### What you have to do
Copy all data exactly. Skip pictures.

### Records to use
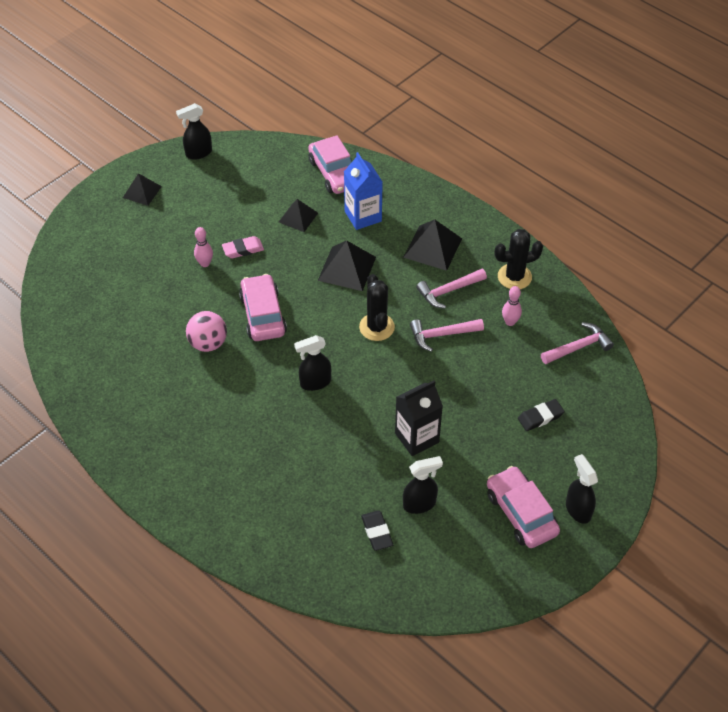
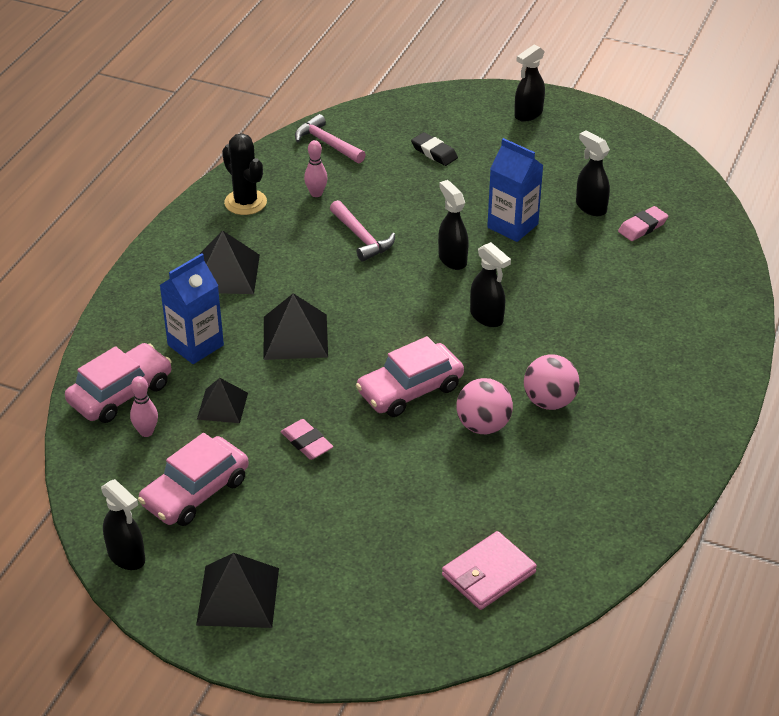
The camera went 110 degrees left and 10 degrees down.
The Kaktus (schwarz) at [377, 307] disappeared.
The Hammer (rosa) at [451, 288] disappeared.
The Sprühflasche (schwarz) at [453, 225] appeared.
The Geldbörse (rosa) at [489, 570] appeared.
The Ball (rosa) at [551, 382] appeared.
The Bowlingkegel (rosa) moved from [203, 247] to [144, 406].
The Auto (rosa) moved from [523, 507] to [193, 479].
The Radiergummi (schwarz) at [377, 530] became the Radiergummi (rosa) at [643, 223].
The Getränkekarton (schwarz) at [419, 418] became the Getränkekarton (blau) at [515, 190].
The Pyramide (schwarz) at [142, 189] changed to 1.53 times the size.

### Solution to the exercise
The camera went 110 degrees left and 10 degrees down.
The Kaktus (schwarz) at [377, 307] disappeared.
The Hammer (rosa) at [451, 288] disappeared.
The Sprühflasche (schwarz) at [453, 225] appeared.
The Geldbörse (rosa) at [489, 570] appeared.
The Ball (rosa) at [551, 382] appeared.
The Bowlingkegel (rosa) moved from [203, 247] to [144, 406].
The Auto (rosa) moved from [523, 507] to [193, 479].
The Radiergummi (schwarz) at [377, 530] became the Radiergummi (rosa) at [643, 223].
The Getränkekarton (schwarz) at [419, 418] became the Getränkekarton (blau) at [515, 190].
The Pyramide (schwarz) at [142, 189] changed to 1.53 times the size.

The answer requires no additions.